◆ **Exercise requirements**: Write the records out again, precisely as they stand.

◆ **Dataset extract**:
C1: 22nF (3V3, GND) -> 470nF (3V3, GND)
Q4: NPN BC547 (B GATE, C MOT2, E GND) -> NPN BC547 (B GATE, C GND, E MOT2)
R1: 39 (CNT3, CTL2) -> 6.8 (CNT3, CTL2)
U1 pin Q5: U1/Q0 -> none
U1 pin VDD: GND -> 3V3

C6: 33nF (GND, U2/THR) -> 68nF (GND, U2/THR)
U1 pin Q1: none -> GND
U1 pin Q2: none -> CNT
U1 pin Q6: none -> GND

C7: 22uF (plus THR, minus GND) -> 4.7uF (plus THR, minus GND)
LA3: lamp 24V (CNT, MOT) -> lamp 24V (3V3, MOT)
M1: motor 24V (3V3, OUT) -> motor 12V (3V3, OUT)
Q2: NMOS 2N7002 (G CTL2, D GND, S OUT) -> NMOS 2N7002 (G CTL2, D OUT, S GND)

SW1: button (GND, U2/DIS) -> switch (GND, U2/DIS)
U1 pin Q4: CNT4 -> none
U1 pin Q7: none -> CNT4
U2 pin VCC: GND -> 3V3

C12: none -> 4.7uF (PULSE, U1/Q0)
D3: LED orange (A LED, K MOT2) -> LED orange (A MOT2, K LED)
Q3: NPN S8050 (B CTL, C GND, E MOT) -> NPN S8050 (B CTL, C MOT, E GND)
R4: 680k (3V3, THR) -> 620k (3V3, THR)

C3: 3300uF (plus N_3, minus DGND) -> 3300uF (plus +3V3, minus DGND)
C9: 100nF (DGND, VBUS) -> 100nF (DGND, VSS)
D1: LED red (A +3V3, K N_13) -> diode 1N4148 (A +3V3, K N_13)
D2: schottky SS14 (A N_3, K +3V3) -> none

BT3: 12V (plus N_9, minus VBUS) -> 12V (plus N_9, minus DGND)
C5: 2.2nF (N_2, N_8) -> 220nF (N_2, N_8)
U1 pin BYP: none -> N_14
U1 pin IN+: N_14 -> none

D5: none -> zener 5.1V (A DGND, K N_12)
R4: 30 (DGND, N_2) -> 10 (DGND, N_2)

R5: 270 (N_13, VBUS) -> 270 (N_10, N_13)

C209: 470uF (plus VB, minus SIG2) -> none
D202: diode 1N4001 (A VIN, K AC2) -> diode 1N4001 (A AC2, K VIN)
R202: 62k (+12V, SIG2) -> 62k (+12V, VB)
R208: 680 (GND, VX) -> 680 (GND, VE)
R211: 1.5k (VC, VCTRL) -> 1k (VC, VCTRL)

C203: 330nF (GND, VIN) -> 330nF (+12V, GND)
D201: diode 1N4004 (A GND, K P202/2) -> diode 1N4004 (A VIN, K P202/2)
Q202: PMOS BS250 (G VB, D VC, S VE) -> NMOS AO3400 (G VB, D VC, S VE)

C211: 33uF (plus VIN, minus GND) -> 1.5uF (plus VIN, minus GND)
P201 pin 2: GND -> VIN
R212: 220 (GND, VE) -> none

◆ **Output of the exercise**:
C1: 22nF (3V3, GND) -> 470nF (3V3, GND)
Q4: NPN BC547 (B GATE, C MOT2, E GND) -> NPN BC547 (B GATE, C GND, E MOT2)
R1: 39 (CNT3, CTL2) -> 6.8 (CNT3, CTL2)
U1 pin Q5: U1/Q0 -> none
U1 pin VDD: GND -> 3V3

C6: 33nF (GND, U2/THR) -> 68nF (GND, U2/THR)
U1 pin Q1: none -> GND
U1 pin Q2: none -> CNT
U1 pin Q6: none -> GND

C7: 22uF (plus THR, minus GND) -> 4.7uF (plus THR, minus GND)
LA3: lamp 24V (CNT, MOT) -> lamp 24V (3V3, MOT)
M1: motor 24V (3V3, OUT) -> motor 12V (3V3, OUT)
Q2: NMOS 2N7002 (G CTL2, D GND, S OUT) -> NMOS 2N7002 (G CTL2, D OUT, S GND)

SW1: button (GND, U2/DIS) -> switch (GND, U2/DIS)
U1 pin Q4: CNT4 -> none
U1 pin Q7: none -> CNT4
U2 pin VCC: GND -> 3V3

C12: none -> 4.7uF (PULSE, U1/Q0)
D3: LED orange (A LED, K MOT2) -> LED orange (A MOT2, K LED)
Q3: NPN S8050 (B CTL, C GND, E MOT) -> NPN S8050 (B CTL, C MOT, E GND)
R4: 680k (3V3, THR) -> 620k (3V3, THR)

C3: 3300uF (plus N_3, minus DGND) -> 3300uF (plus +3V3, minus DGND)
C9: 100nF (DGND, VBUS) -> 100nF (DGND, VSS)
D1: LED red (A +3V3, K N_13) -> diode 1N4148 (A +3V3, K N_13)
D2: schottky SS14 (A N_3, K +3V3) -> none

BT3: 12V (plus N_9, minus VBUS) -> 12V (plus N_9, minus DGND)
C5: 2.2nF (N_2, N_8) -> 220nF (N_2, N_8)
U1 pin BYP: none -> N_14
U1 pin IN+: N_14 -> none

D5: none -> zener 5.1V (A DGND, K N_12)
R4: 30 (DGND, N_2) -> 10 (DGND, N_2)

R5: 270 (N_13, VBUS) -> 270 (N_10, N_13)

C209: 470uF (plus VB, minus SIG2) -> none
D202: diode 1N4001 (A VIN, K AC2) -> diode 1N4001 (A AC2, K VIN)
R202: 62k (+12V, SIG2) -> 62k (+12V, VB)
R208: 680 (GND, VX) -> 680 (GND, VE)
R211: 1.5k (VC, VCTRL) -> 1k (VC, VCTRL)

C203: 330nF (GND, VIN) -> 330nF (+12V, GND)
D201: diode 1N4004 (A GND, K P202/2) -> diode 1N4004 (A VIN, K P202/2)
Q202: PMOS BS250 (G VB, D VC, S VE) -> NMOS AO3400 (G VB, D VC, S VE)

C211: 33uF (plus VIN, minus GND) -> 1.5uF (plus VIN, minus GND)
P201 pin 2: GND -> VIN
R212: 220 (GND, VE) -> none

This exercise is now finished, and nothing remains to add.